→ **Directions**
From the data below, return each line in which the string "cactus" is found.

→ **Material for this task**
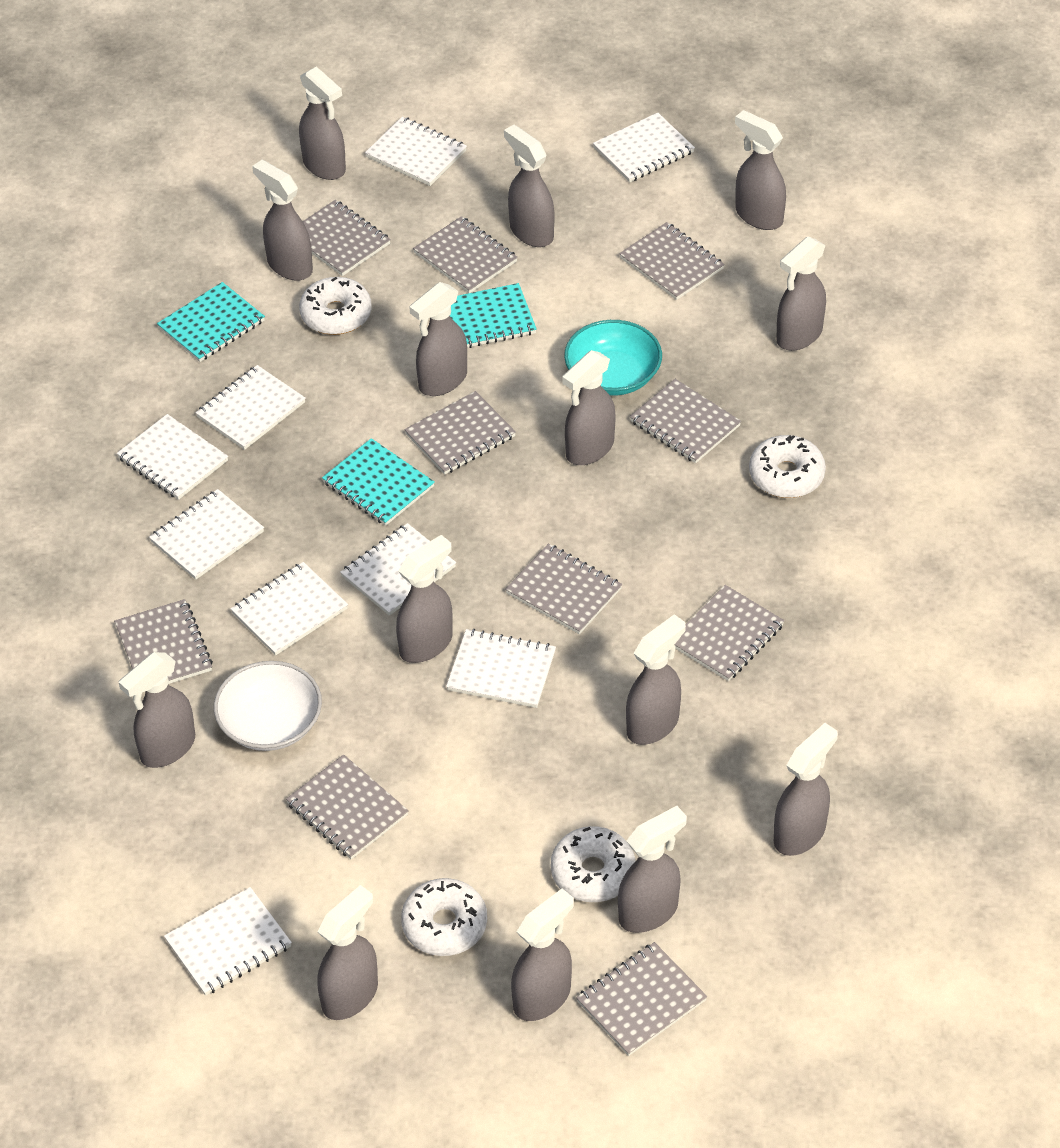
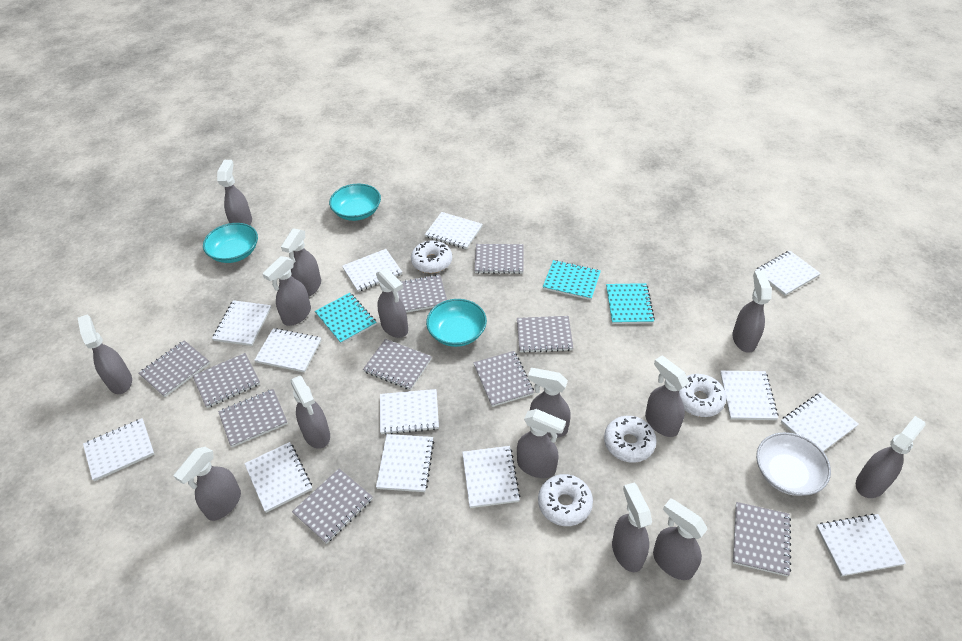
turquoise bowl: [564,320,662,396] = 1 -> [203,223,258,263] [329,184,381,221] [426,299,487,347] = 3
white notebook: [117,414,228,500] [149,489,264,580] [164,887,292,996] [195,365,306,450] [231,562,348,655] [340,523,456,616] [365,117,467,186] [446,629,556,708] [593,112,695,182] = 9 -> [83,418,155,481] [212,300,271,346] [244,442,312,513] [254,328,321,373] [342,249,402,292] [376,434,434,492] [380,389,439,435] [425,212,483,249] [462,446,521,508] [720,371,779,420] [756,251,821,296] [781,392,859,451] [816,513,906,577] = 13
...
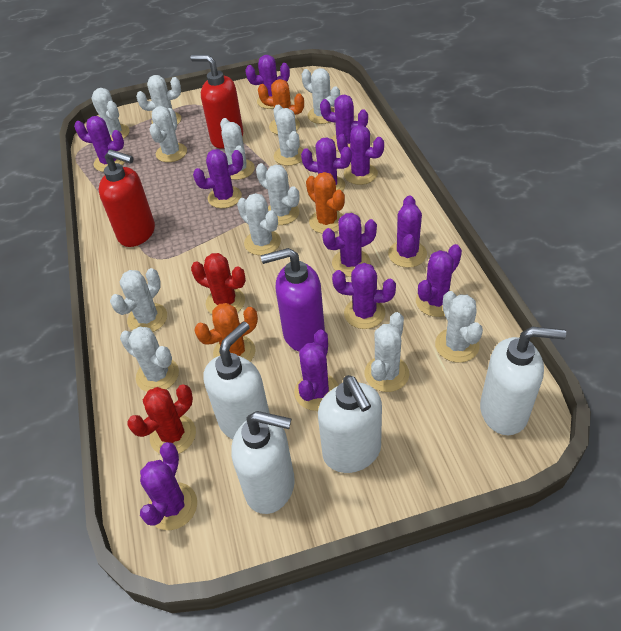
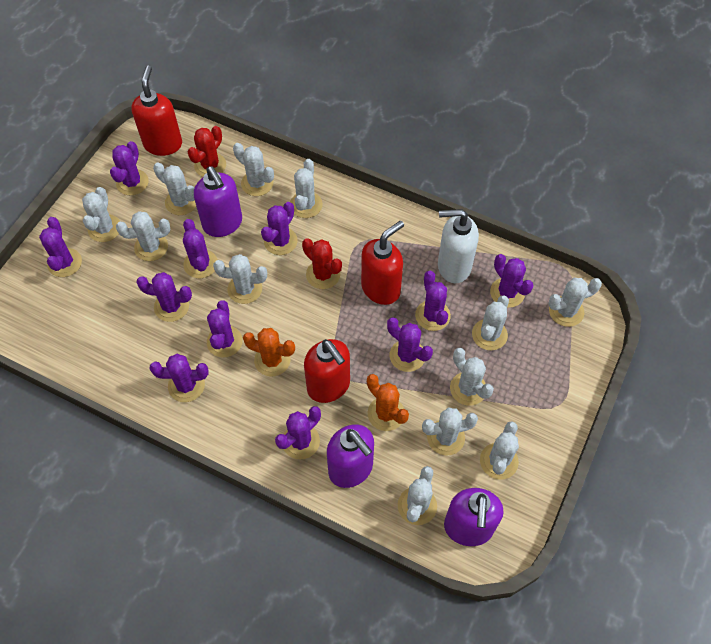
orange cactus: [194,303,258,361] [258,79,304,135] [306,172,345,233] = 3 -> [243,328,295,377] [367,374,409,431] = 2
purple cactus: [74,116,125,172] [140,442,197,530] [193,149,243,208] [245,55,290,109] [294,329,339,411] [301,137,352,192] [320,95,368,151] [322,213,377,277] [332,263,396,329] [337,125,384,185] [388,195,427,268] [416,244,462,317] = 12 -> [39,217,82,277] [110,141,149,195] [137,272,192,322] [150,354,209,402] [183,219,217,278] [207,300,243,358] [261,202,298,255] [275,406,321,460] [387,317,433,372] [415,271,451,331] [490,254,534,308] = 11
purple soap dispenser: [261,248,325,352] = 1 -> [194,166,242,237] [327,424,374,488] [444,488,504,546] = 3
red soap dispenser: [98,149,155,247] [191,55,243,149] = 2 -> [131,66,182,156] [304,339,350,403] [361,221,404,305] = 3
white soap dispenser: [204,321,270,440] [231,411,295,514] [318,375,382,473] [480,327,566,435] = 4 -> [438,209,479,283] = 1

→ **Solution for this problem**
orange cactus: [194,303,258,361] [258,79,304,135] [306,172,345,233] = 3 -> [243,328,295,377] [367,374,409,431] = 2
purple cactus: [74,116,125,172] [140,442,197,530] [193,149,243,208] [245,55,290,109] [294,329,339,411] [301,137,352,192] [320,95,368,151] [322,213,377,277] [332,263,396,329] [337,125,384,185] [388,195,427,268] [416,244,462,317] = 12 -> [39,217,82,277] [110,141,149,195] [137,272,192,322] [150,354,209,402] [183,219,217,278] [207,300,243,358] [261,202,298,255] [275,406,321,460] [387,317,433,372] [415,271,451,331] [490,254,534,308] = 11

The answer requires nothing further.